[[ Raw data open ]]

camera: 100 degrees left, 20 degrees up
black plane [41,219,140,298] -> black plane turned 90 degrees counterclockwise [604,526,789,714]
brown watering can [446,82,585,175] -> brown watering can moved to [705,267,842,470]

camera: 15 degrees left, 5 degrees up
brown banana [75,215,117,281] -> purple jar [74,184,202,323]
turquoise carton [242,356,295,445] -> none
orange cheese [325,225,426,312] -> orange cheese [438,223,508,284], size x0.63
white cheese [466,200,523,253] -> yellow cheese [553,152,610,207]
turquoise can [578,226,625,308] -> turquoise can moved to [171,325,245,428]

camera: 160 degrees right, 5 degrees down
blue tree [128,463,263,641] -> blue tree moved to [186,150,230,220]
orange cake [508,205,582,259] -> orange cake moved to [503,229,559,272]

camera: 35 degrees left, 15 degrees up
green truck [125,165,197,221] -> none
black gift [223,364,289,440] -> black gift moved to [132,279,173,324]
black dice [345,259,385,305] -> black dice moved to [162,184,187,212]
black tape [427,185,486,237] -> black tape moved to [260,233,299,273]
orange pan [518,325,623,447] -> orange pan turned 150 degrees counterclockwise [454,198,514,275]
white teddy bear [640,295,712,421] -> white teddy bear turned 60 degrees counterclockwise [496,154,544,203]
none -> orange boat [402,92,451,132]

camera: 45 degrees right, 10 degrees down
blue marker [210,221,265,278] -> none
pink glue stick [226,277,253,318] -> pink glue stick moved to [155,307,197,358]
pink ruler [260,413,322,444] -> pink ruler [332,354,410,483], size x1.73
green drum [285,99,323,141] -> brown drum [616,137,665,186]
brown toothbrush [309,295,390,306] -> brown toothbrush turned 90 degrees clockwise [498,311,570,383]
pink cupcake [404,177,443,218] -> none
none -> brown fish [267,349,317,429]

[[ Raw data closed ]]

Requirement: Transcribe each of the records above exactly.

Written response:
camera: 100 degrees left, 20 degrees up
black plane [41,219,140,298] -> black plane turned 90 degrees counterclockwise [604,526,789,714]
brown watering can [446,82,585,175] -> brown watering can moved to [705,267,842,470]

camera: 15 degrees left, 5 degrees up
brown banana [75,215,117,281] -> purple jar [74,184,202,323]
turquoise carton [242,356,295,445] -> none
orange cheese [325,225,426,312] -> orange cheese [438,223,508,284], size x0.63
white cheese [466,200,523,253] -> yellow cheese [553,152,610,207]
turquoise can [578,226,625,308] -> turquoise can moved to [171,325,245,428]

camera: 160 degrees right, 5 degrees down
blue tree [128,463,263,641] -> blue tree moved to [186,150,230,220]
orange cake [508,205,582,259] -> orange cake moved to [503,229,559,272]

camera: 35 degrees left, 15 degrees up
green truck [125,165,197,221] -> none
black gift [223,364,289,440] -> black gift moved to [132,279,173,324]
black dice [345,259,385,305] -> black dice moved to [162,184,187,212]
black tape [427,185,486,237] -> black tape moved to [260,233,299,273]
orange pan [518,325,623,447] -> orange pan turned 150 degrees counterclockwise [454,198,514,275]
white teddy bear [640,295,712,421] -> white teddy bear turned 60 degrees counterclockwise [496,154,544,203]
none -> orange boat [402,92,451,132]

camera: 45 degrees right, 10 degrees down
blue marker [210,221,265,278] -> none
pink glue stick [226,277,253,318] -> pink glue stick moved to [155,307,197,358]
pink ruler [260,413,322,444] -> pink ruler [332,354,410,483], size x1.73
green drum [285,99,323,141] -> brown drum [616,137,665,186]
brown toothbrush [309,295,390,306] -> brown toothbrush turned 90 degrees clockwise [498,311,570,383]
pink cupcake [404,177,443,218] -> none
none -> brown fish [267,349,317,429]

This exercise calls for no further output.